Data shown:
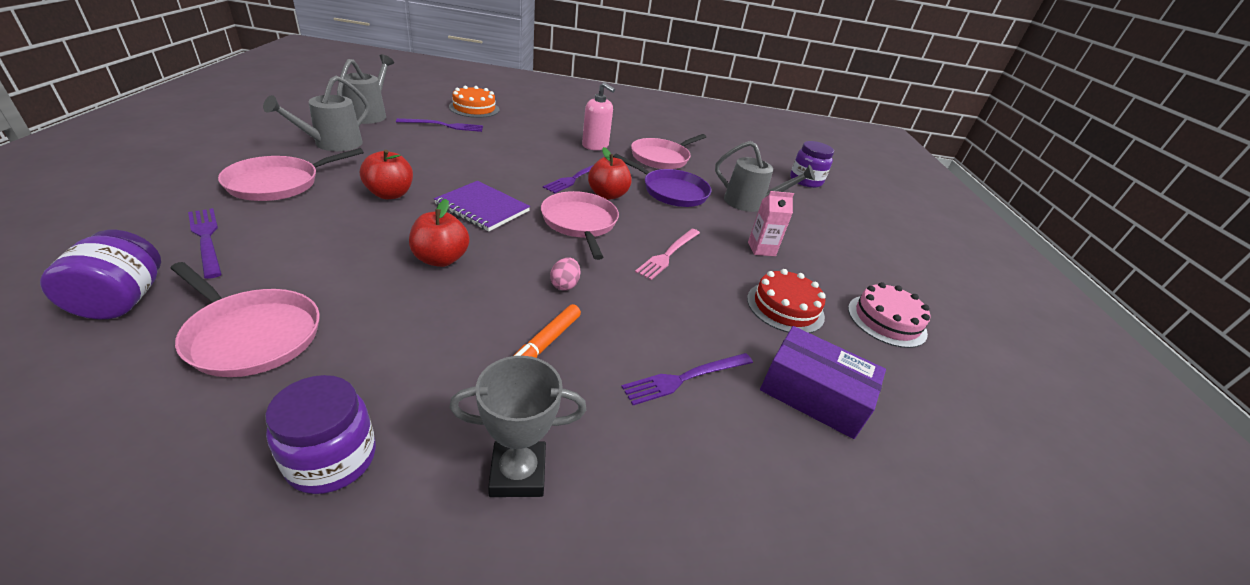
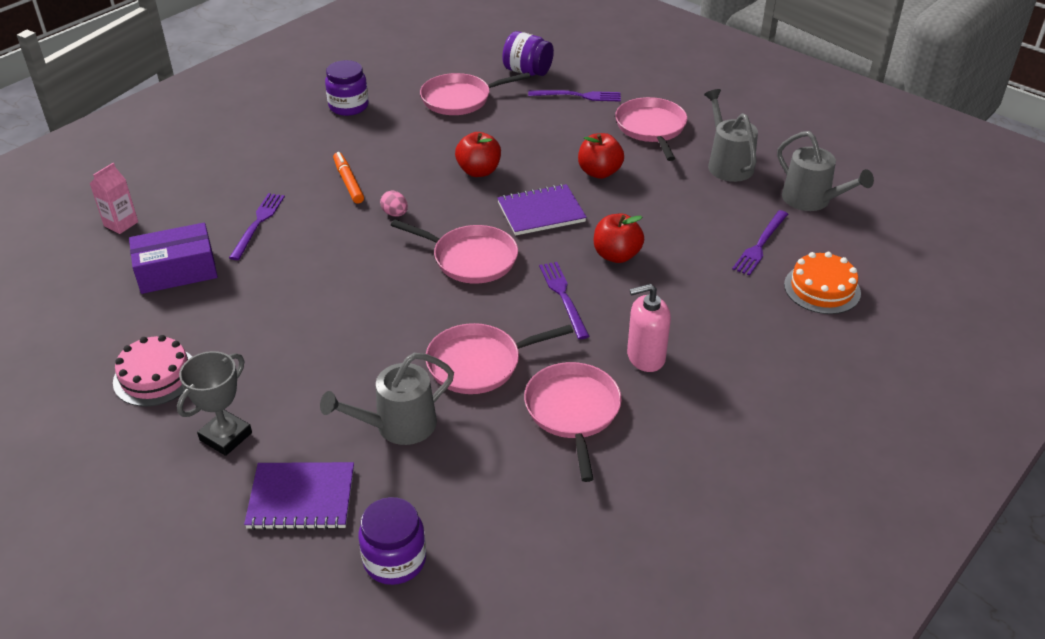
camera: 135 degrees right, 5 degrees up
(518, 473) = (280, 146): grey trophy -> grey trophy (226, 436)
(607, 195) = (509, 303): red apple -> red apple (616, 255)
(668, 254) = (375, 290): pink fork -> none
(672, 191) = (478, 363): purple pan -> pink pan
(761, 249) = (318, 364): pink carton -> pink carton (121, 224)
(785, 307) = (244, 319): red cake -> none
(830, 216) = (301, 498): none -> purple notebook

Problem details:
Retype each entry precisely. Skip images entirely.

Result:
camera: 135 degrees right, 5 degrees up
(518, 473) = (280, 146): grey trophy -> grey trophy (226, 436)
(607, 195) = (509, 303): red apple -> red apple (616, 255)
(668, 254) = (375, 290): pink fork -> none
(672, 191) = (478, 363): purple pan -> pink pan
(761, 249) = (318, 364): pink carton -> pink carton (121, 224)
(785, 307) = (244, 319): red cake -> none
(830, 216) = (301, 498): none -> purple notebook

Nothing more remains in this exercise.